(REQUIREMENT)
Reproduce the data that follows character for character, but omit its pictures.

(SOURCE MATERIAL)
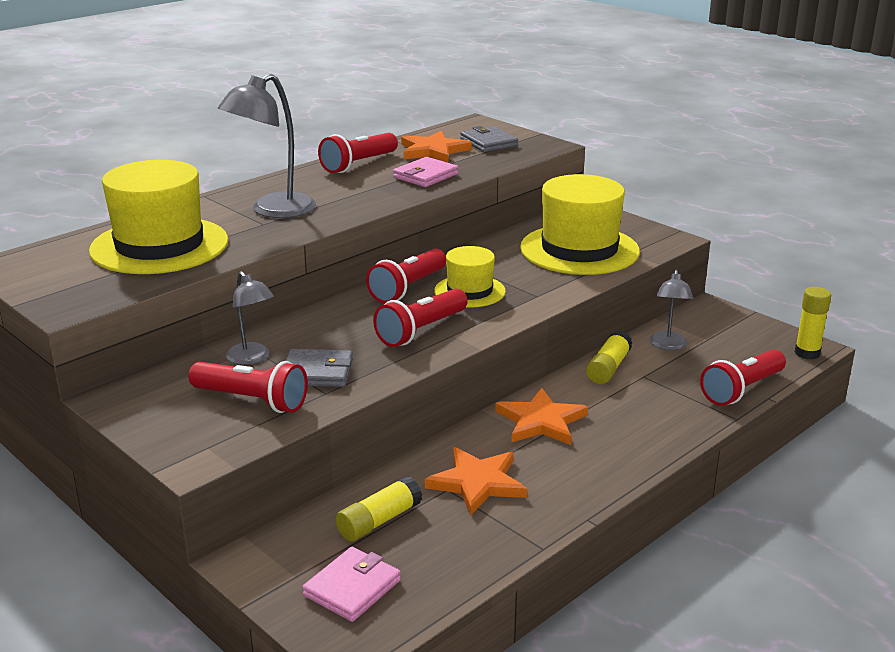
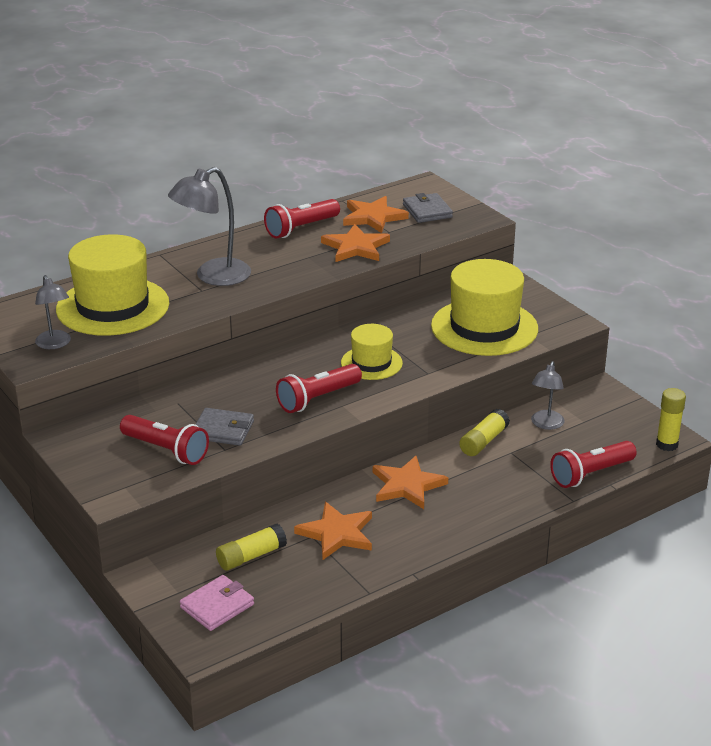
camera: 10 degrees right, 5 degrees up
(252, 358) = (175, 412): grey lamp -> grey lamp (55, 344)
(408, 288) = (320, 355): red flashlight -> none
(425, 176) = (356, 247): pink wallet -> orange star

(ANSWER FOR THE TASK)
camera: 10 degrees right, 5 degrees up
(252, 358) = (175, 412): grey lamp -> grey lamp (55, 344)
(408, 288) = (320, 355): red flashlight -> none
(425, 176) = (356, 247): pink wallet -> orange star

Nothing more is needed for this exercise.